_Dataset entries_.
***
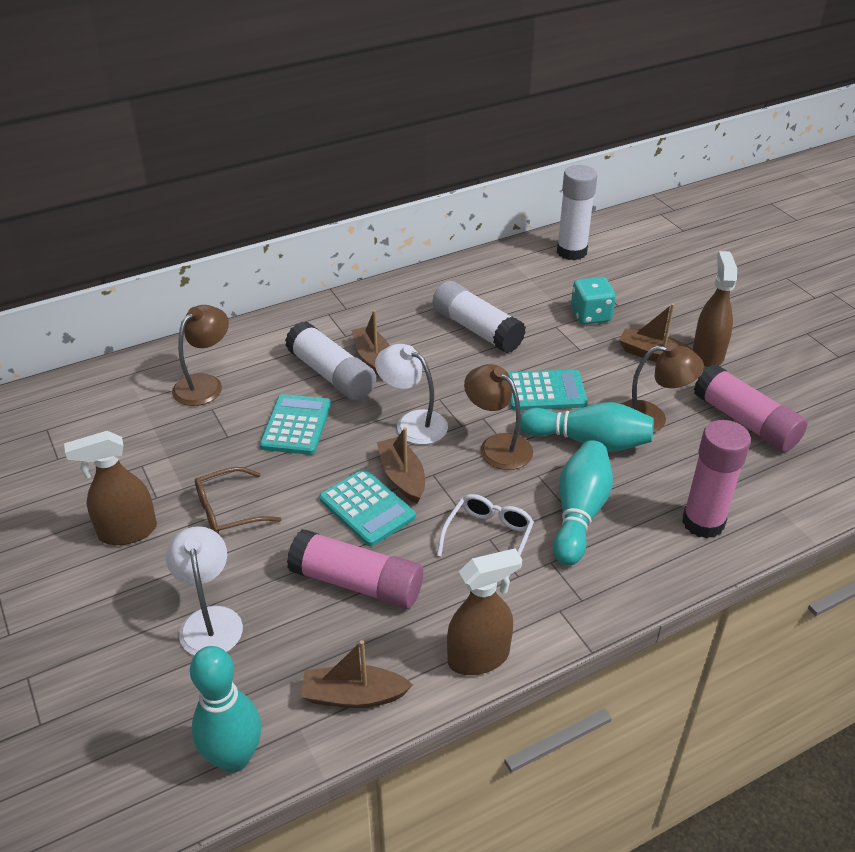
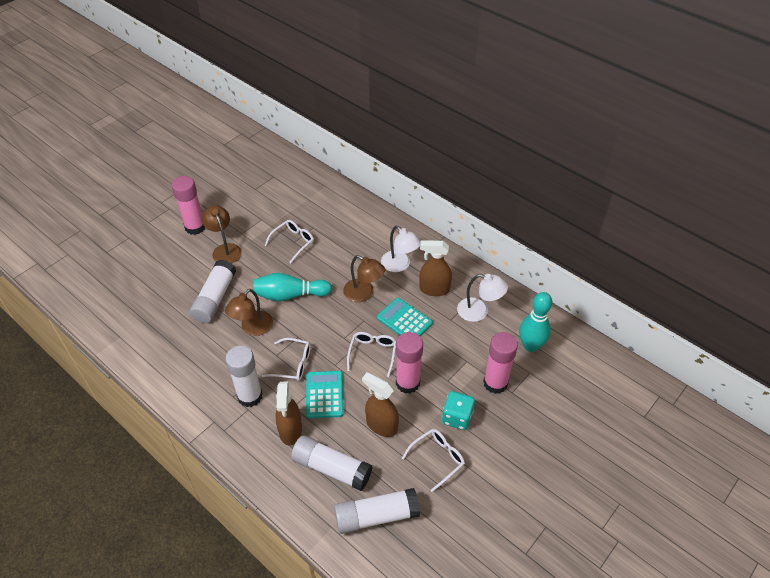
brown boat: [301,640,413,708] [351,310,390,376] [377,427,425,504] [619,303,698,362] = 4 -> none = 0
brown glasses: [195,467,281,534] = 1 -> none = 0
turquoise bowling pin: [190,646,261,773] [520,402,654,452] [553,440,613,566] = 3 -> [253,273,332,301] [519,292,552,352] = 2
turquoise calculator: [260,394,331,455] [319,469,416,546] [508,369,587,410] = 3 -> [306,371,343,419] [377,298,433,336] = 2
white glasses: [437,494,534,578] = 1 -> [262,338,311,381] [264,220,314,263] [347,332,396,377] [402,429,465,492] = 4
white glue stick: [285,321,376,401] [433,281,526,353] [557,165,597,260] = 3 -> [189,260,236,323] [225,346,263,407] [291,435,373,491] [334,488,420,534] = 4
***
_Instructions to follow_. Report each line in the entries where the string "turquoise" occurs.

_Task answer_.
turquoise bowling pin: [190,646,261,773] [520,402,654,452] [553,440,613,566] = 3 -> [253,273,332,301] [519,292,552,352] = 2
turquoise calculator: [260,394,331,455] [319,469,416,546] [508,369,587,410] = 3 -> [306,371,343,419] [377,298,433,336] = 2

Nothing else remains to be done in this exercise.